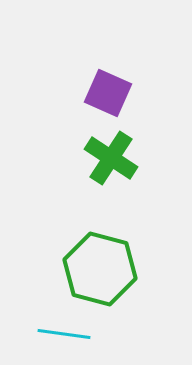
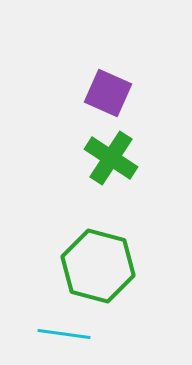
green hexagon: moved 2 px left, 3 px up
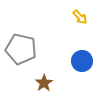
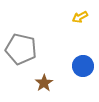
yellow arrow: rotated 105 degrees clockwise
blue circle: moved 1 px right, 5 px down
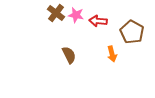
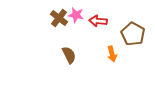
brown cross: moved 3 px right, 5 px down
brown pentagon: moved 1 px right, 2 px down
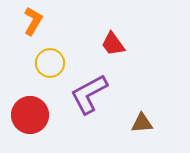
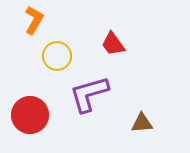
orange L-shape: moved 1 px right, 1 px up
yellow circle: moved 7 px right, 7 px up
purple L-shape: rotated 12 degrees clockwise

--

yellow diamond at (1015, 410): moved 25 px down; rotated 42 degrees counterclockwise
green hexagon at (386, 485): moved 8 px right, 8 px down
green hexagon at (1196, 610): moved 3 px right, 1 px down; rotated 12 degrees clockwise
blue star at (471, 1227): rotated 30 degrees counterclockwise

◆ Task statement ◆
Throughout the data above, find each line that includes the string "brown"; state only how many there are.

◆ Your solution ◆
2